───── DATA

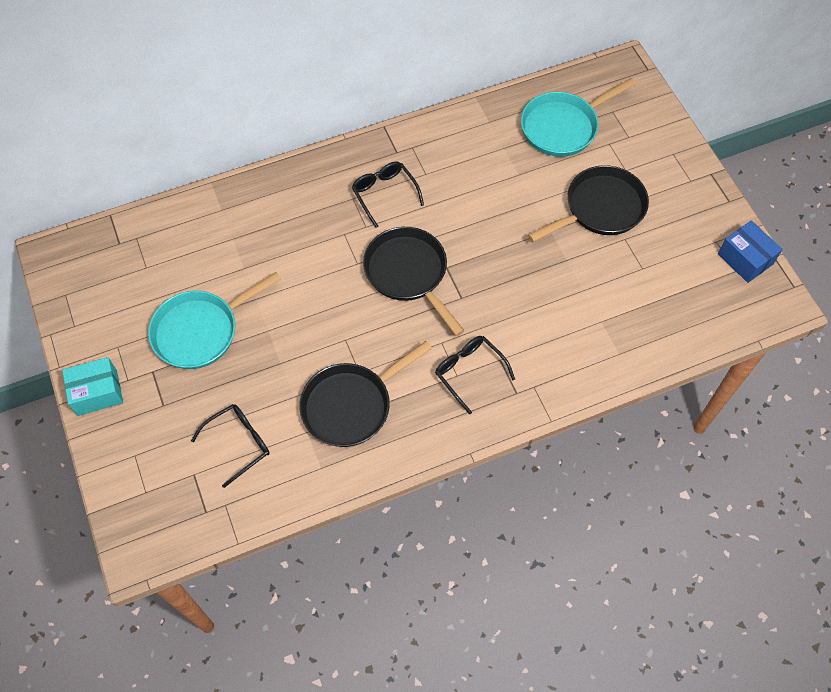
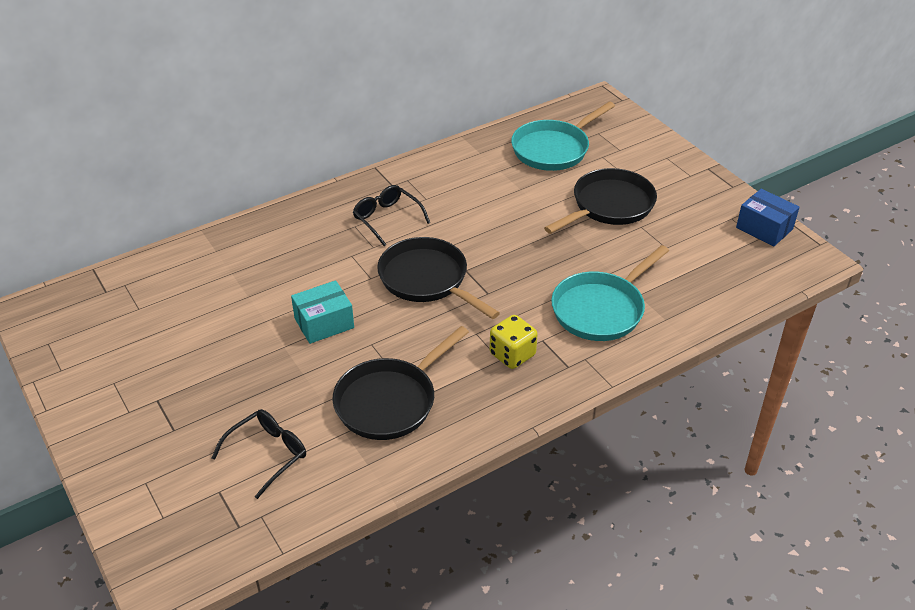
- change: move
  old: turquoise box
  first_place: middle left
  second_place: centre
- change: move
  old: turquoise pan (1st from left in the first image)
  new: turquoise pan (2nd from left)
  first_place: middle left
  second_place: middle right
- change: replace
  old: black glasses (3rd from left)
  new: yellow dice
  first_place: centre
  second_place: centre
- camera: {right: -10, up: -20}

──────────

Give back the data exactly, with no images.

WRITTEN SOLUTION —
- change: move
  old: turquoise box
  first_place: middle left
  second_place: centre
- change: move
  old: turquoise pan (1st from left in the first image)
  new: turquoise pan (2nd from left)
  first_place: middle left
  second_place: middle right
- change: replace
  old: black glasses (3rd from left)
  new: yellow dice
  first_place: centre
  second_place: centre
- camera: {right: -10, up: -20}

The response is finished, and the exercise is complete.